- **Prompt**
The required output is a verbatim transcription of the listing, pictures excluded.

- **Data shown**
# # #

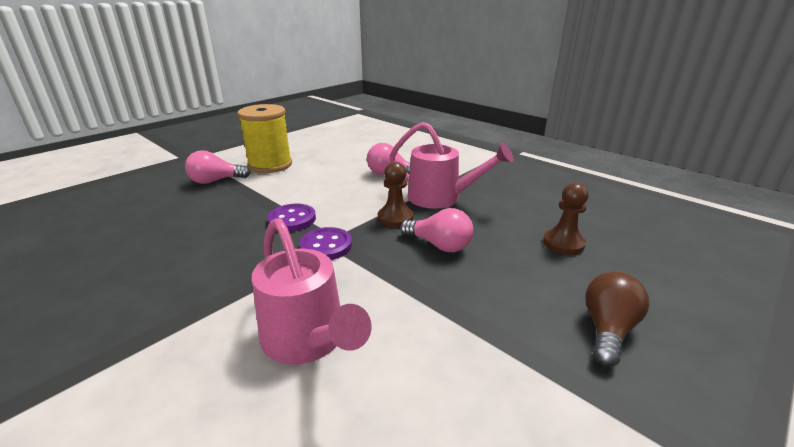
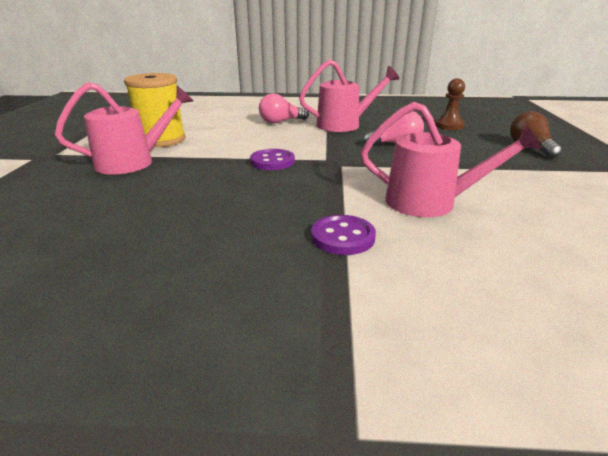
camera: 40 degrees left, 0 degrees up
(215, 181) = (134, 162): pink light bulb -> pink watering can
(326, 246) = (332, 165): purple button -> purple button (342, 237)
(395, 218) = (341, 141): brown pawn -> none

# # #

- **Answer to this task**
camera: 40 degrees left, 0 degrees up
(215, 181) = (134, 162): pink light bulb -> pink watering can
(326, 246) = (332, 165): purple button -> purple button (342, 237)
(395, 218) = (341, 141): brown pawn -> none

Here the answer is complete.